[SUPPLIED ENTRIES]
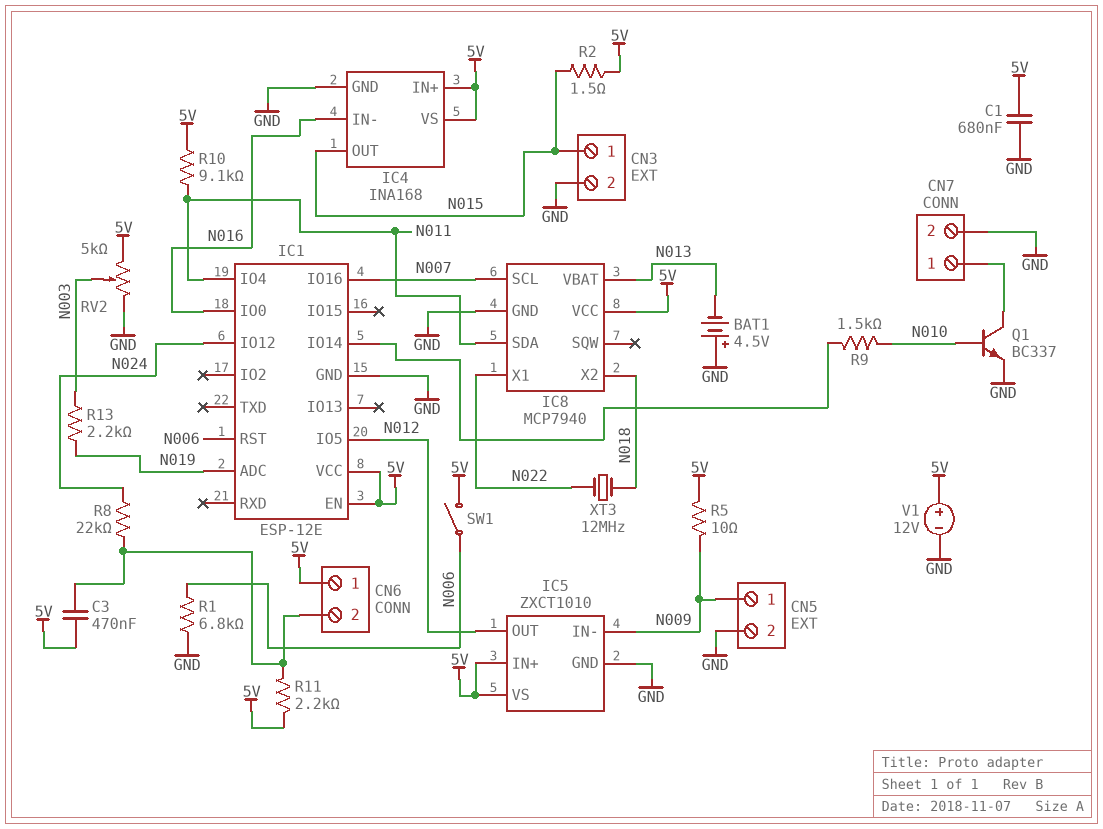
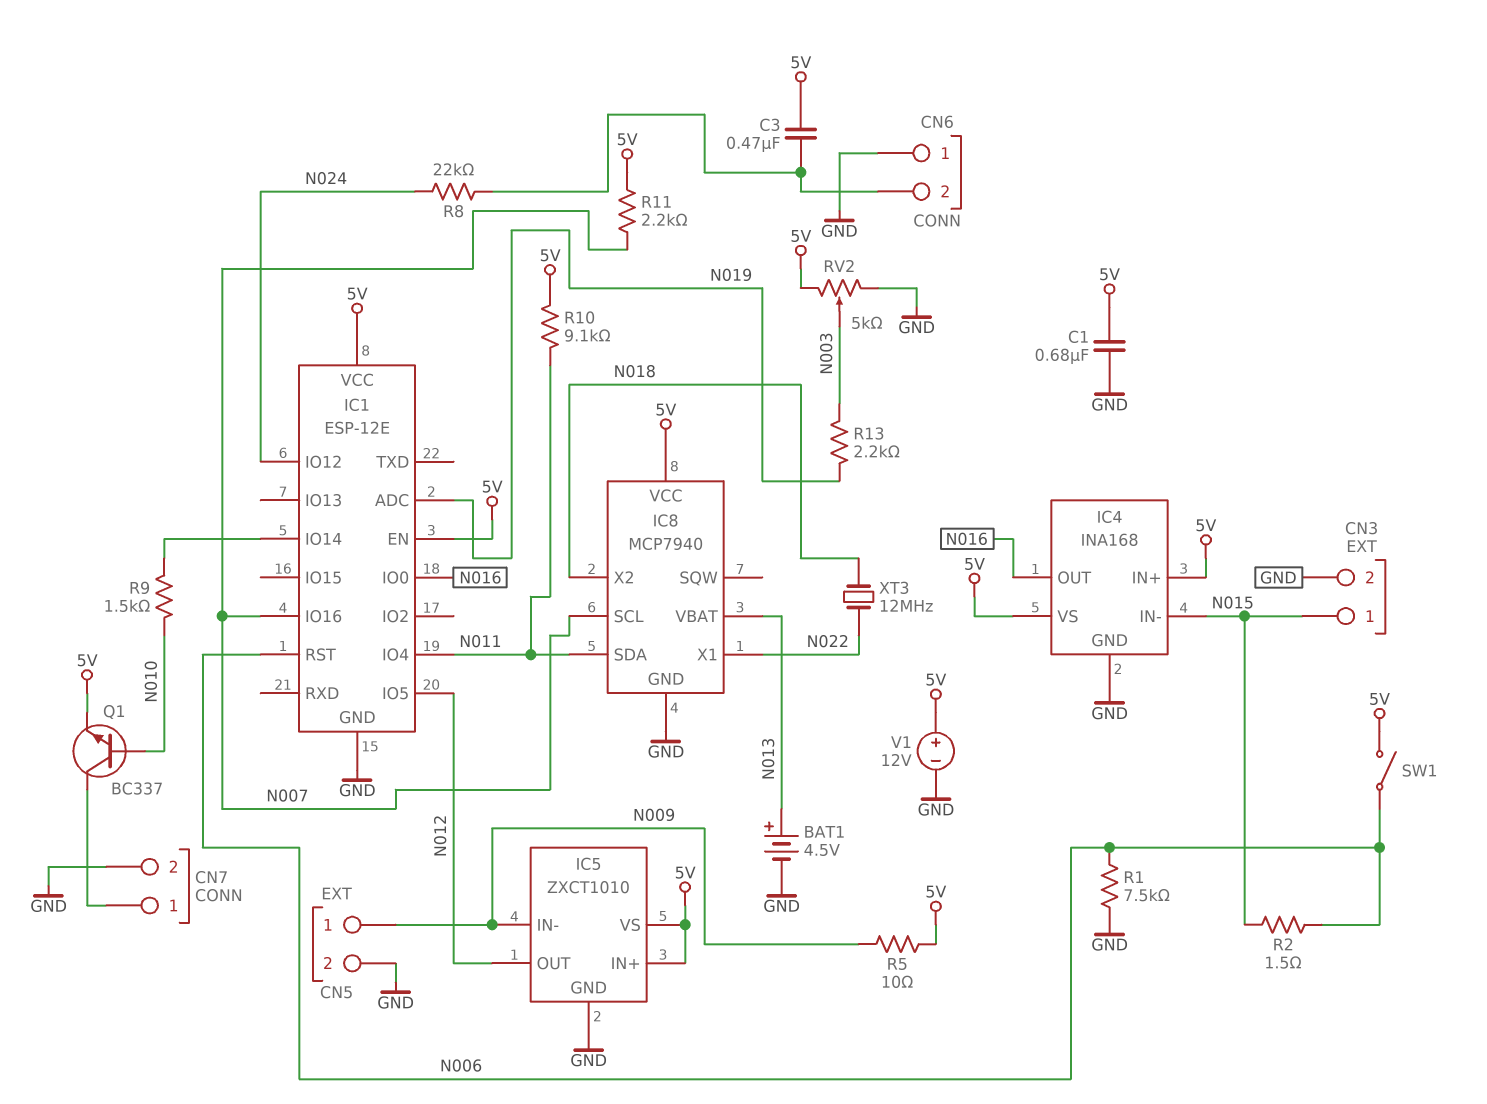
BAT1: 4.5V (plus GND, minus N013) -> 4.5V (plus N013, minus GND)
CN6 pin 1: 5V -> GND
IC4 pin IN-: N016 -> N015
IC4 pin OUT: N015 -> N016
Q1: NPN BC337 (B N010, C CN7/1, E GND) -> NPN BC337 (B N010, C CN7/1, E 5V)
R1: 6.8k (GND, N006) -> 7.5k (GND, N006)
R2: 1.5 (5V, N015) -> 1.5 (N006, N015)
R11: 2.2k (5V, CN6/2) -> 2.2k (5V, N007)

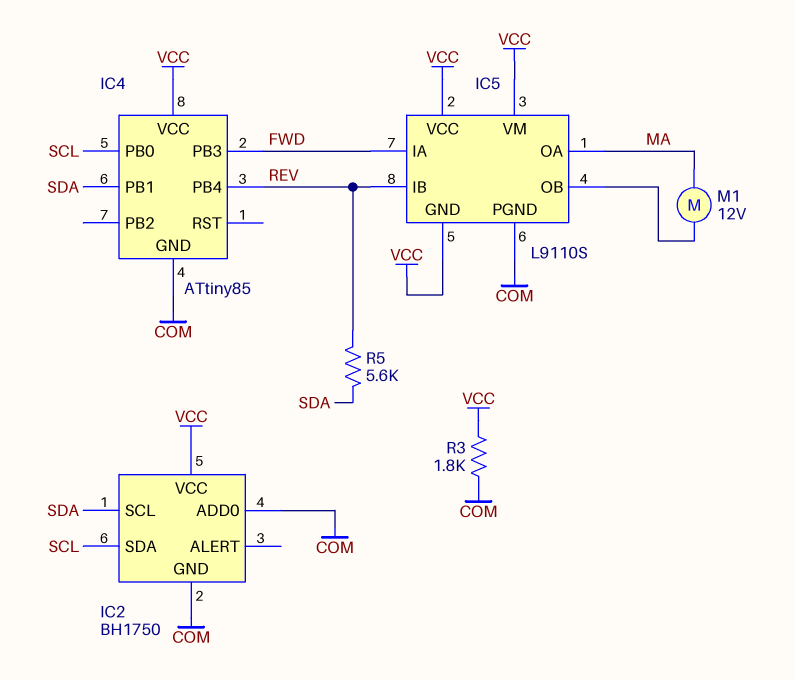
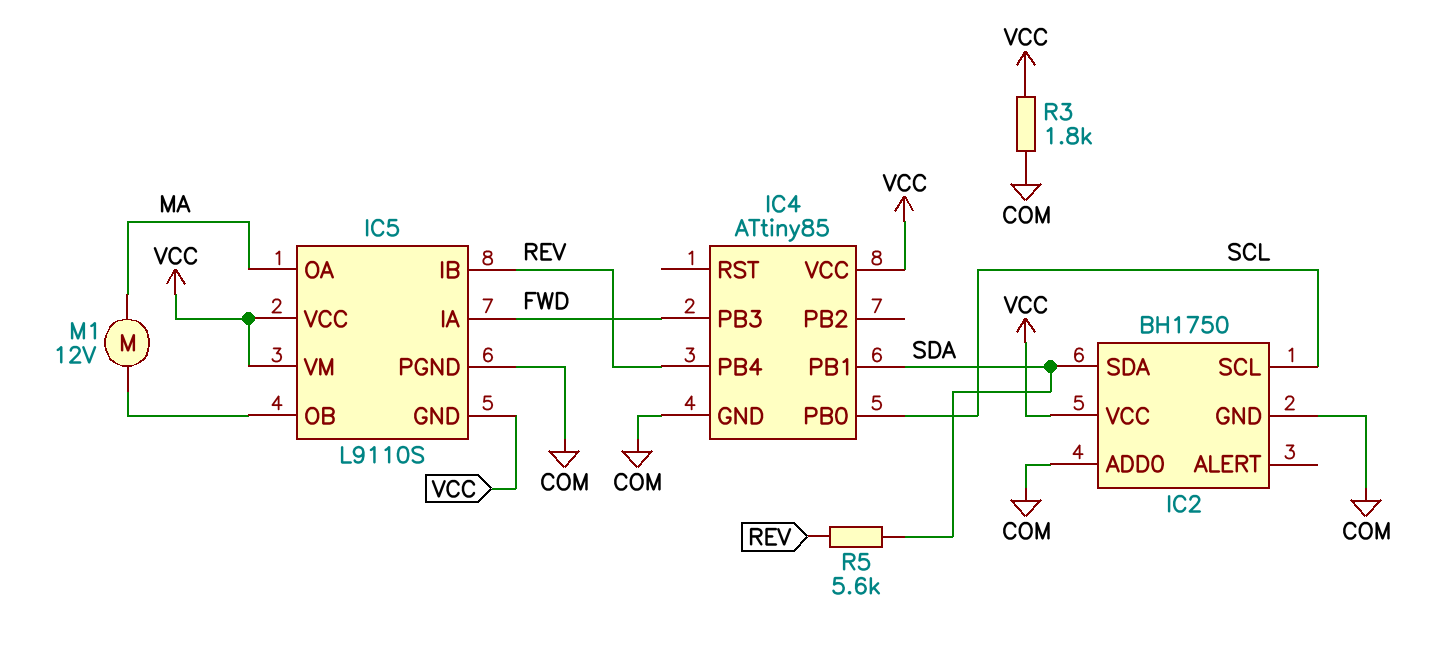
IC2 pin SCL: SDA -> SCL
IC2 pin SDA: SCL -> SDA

[THE TASK] Copy each line above exactly, with no images.

[EXERCISE RESULT]
BAT1: 4.5V (plus GND, minus N013) -> 4.5V (plus N013, minus GND)
CN6 pin 1: 5V -> GND
IC4 pin IN-: N016 -> N015
IC4 pin OUT: N015 -> N016
Q1: NPN BC337 (B N010, C CN7/1, E GND) -> NPN BC337 (B N010, C CN7/1, E 5V)
R1: 6.8k (GND, N006) -> 7.5k (GND, N006)
R2: 1.5 (5V, N015) -> 1.5 (N006, N015)
R11: 2.2k (5V, CN6/2) -> 2.2k (5V, N007)

IC2 pin SCL: SDA -> SCL
IC2 pin SDA: SCL -> SDA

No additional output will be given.